_DATA EXTRACT_.
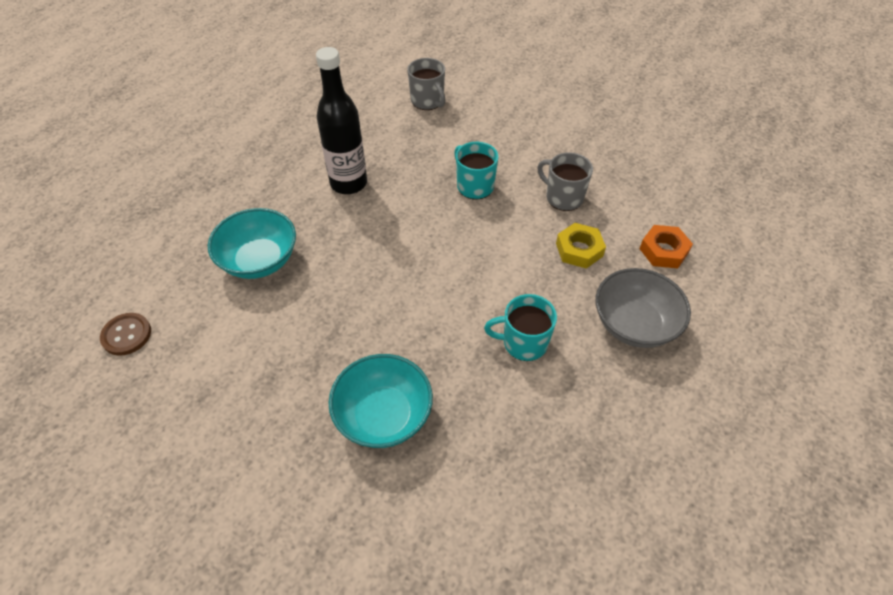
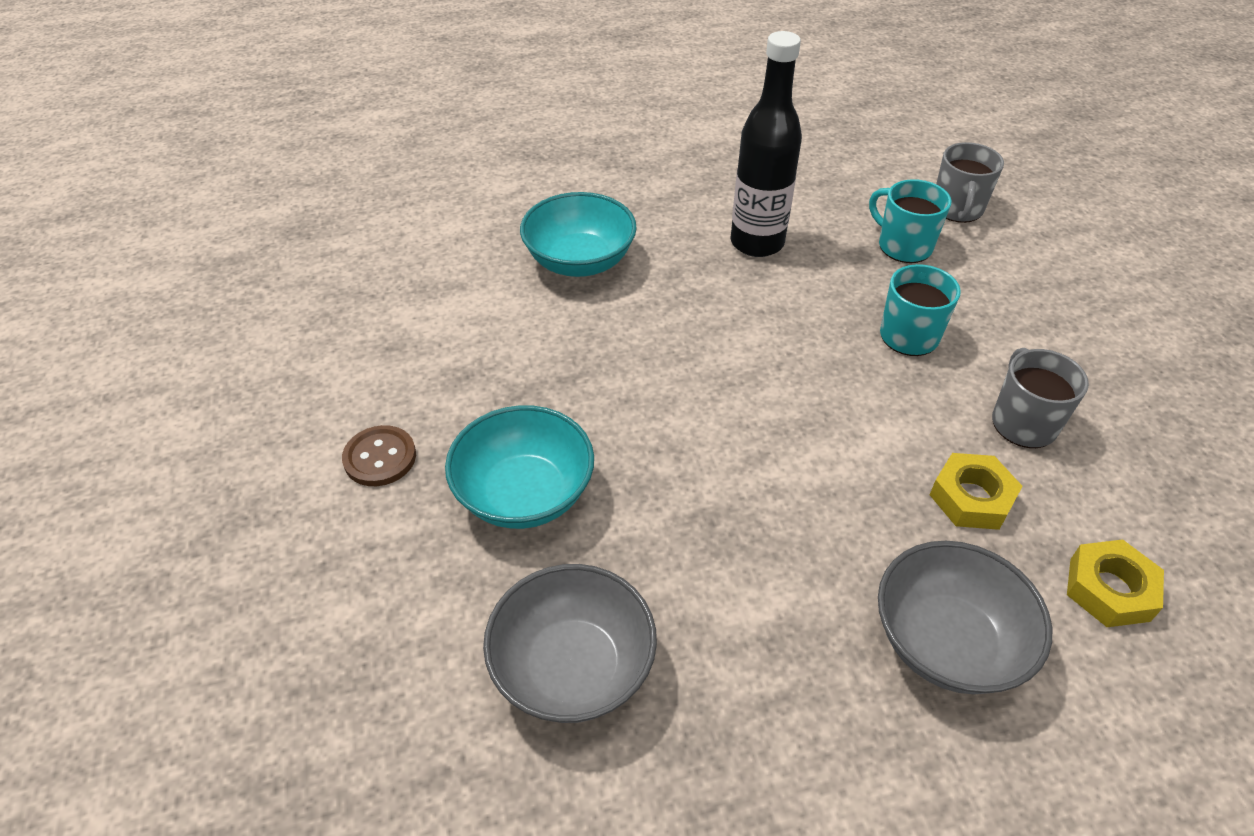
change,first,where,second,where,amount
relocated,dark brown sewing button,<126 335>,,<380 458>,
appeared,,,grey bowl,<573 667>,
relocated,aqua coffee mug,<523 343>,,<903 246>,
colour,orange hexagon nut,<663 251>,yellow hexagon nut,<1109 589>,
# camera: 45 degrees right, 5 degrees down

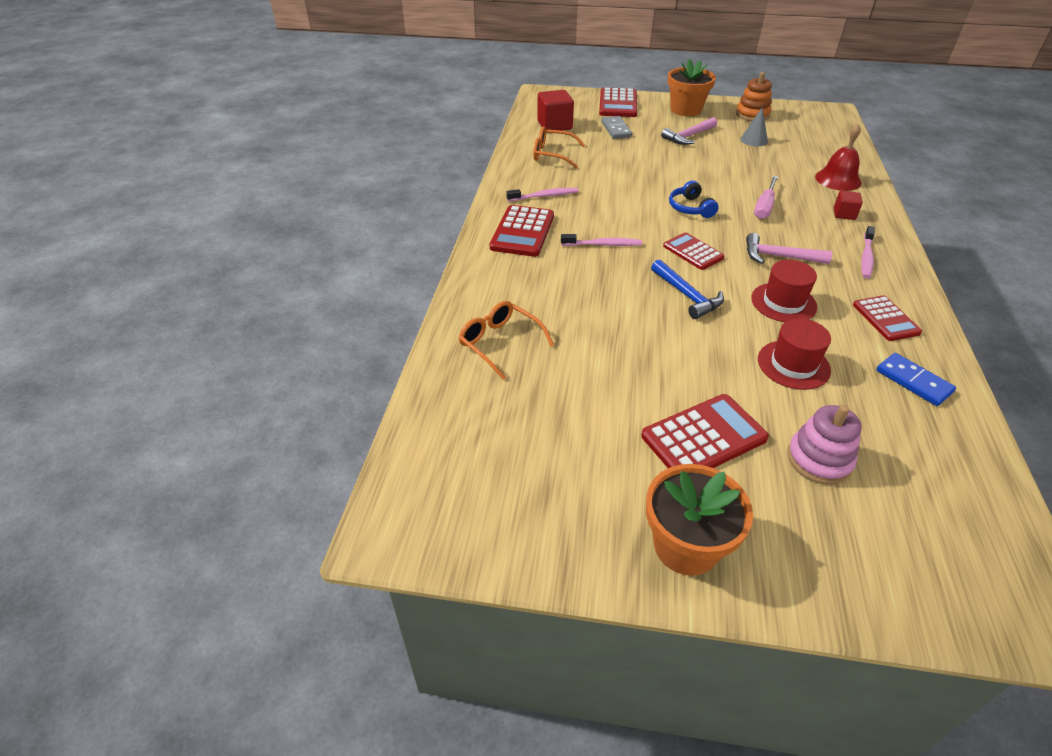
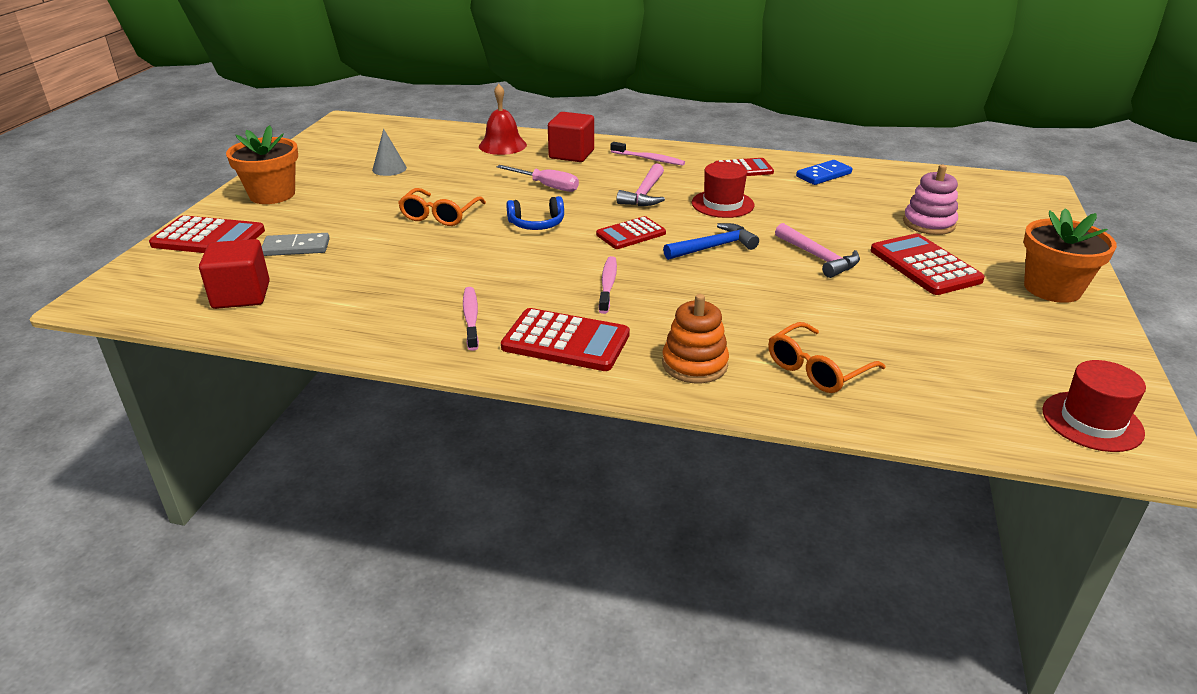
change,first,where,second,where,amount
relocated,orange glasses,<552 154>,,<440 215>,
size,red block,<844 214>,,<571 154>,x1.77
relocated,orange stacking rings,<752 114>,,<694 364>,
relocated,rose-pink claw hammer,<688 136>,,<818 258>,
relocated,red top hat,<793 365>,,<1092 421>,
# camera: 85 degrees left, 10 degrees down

...

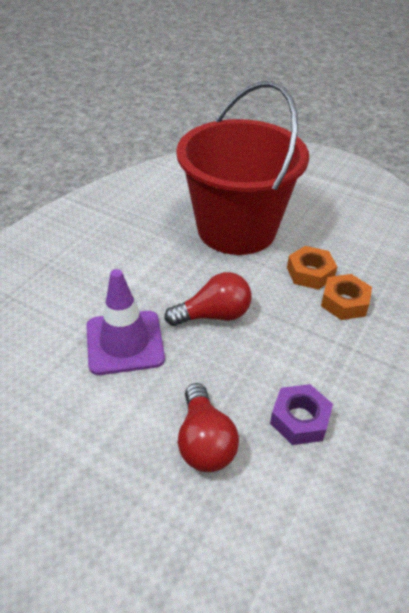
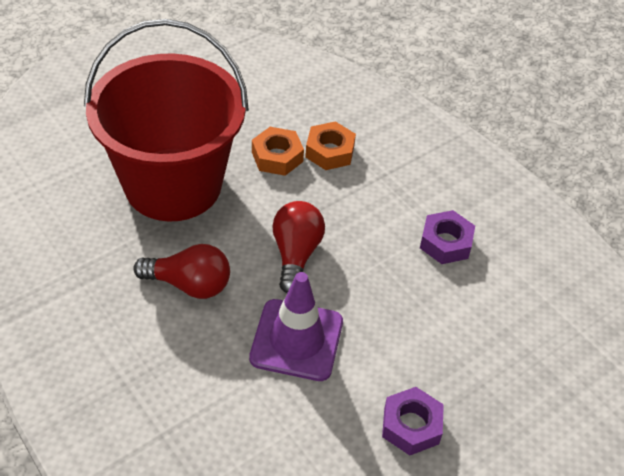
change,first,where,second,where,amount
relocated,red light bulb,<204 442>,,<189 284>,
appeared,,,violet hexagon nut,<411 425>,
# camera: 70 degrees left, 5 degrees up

==

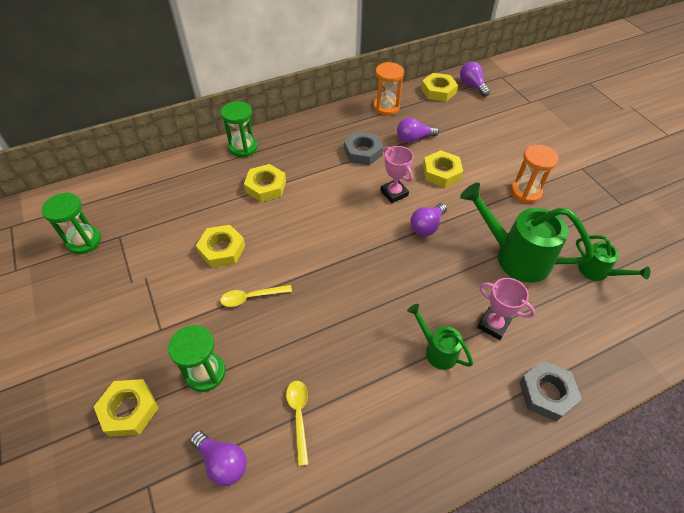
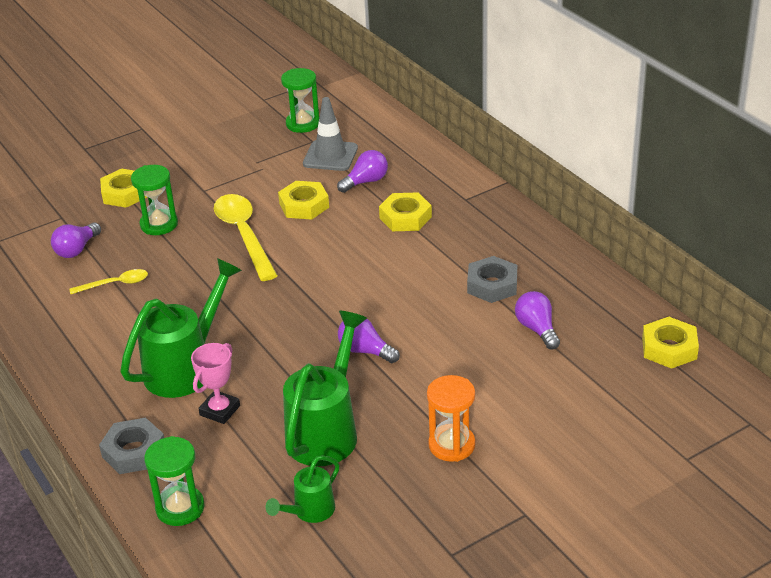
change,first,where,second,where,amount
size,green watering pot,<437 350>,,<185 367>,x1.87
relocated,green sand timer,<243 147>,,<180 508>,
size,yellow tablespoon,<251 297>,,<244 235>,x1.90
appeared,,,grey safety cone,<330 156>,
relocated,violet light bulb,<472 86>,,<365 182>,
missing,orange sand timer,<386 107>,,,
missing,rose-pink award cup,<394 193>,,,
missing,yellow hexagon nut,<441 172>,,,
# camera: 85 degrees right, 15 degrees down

_TASK STATEMENT_.
Produce a word-for-word copy of everything above from the line holding "relocated,dark brown sewing" down to the line holding "colour,orange hexagon nut,<663", with both of those lines kept.

_SOLVED EXERCISE_.
relocated,dark brown sewing button,<126 335>,,<380 458>,
appeared,,,grey bowl,<573 667>,
relocated,aqua coffee mug,<523 343>,,<903 246>,
colour,orange hexagon nut,<663 251>,yellow hexagon nut,<1109 589>,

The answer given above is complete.